Work to complete: The required output is the lines below from the line containing "pink glasses: 1 -> 5" to the line containing "yellow pyramid: 0 -> 3", inclusive, retyped exactly. No other lines belong in it.

*** Opening of Material provided ***

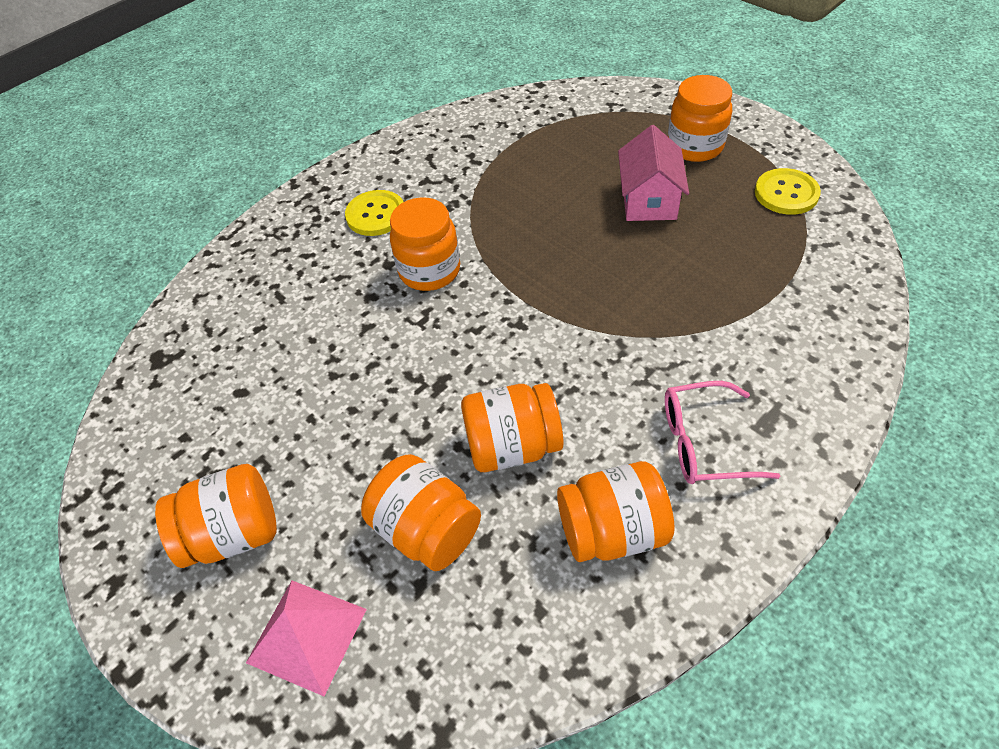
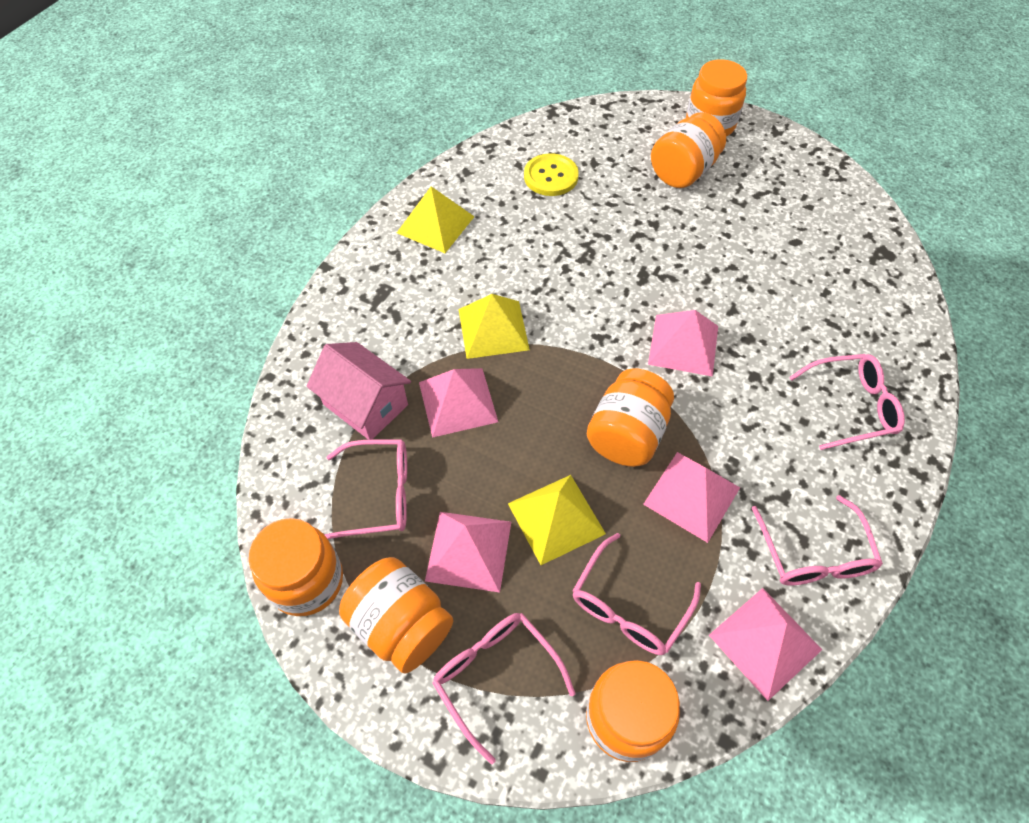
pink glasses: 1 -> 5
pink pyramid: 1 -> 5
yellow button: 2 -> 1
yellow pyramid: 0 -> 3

*** Close of Material provided ***
*** Opening of Material provided ***

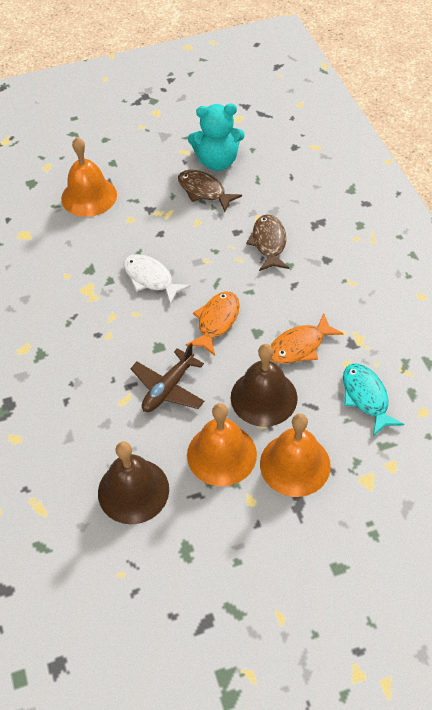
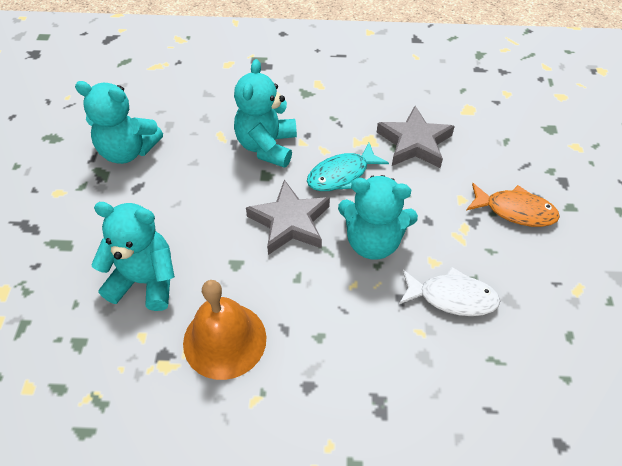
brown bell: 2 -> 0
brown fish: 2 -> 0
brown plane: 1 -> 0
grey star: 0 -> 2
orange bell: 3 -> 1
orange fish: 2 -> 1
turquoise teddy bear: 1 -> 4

*** Close of Material provided ***

Answer:
pink glasses: 1 -> 5
pink pyramid: 1 -> 5
yellow button: 2 -> 1
yellow pyramid: 0 -> 3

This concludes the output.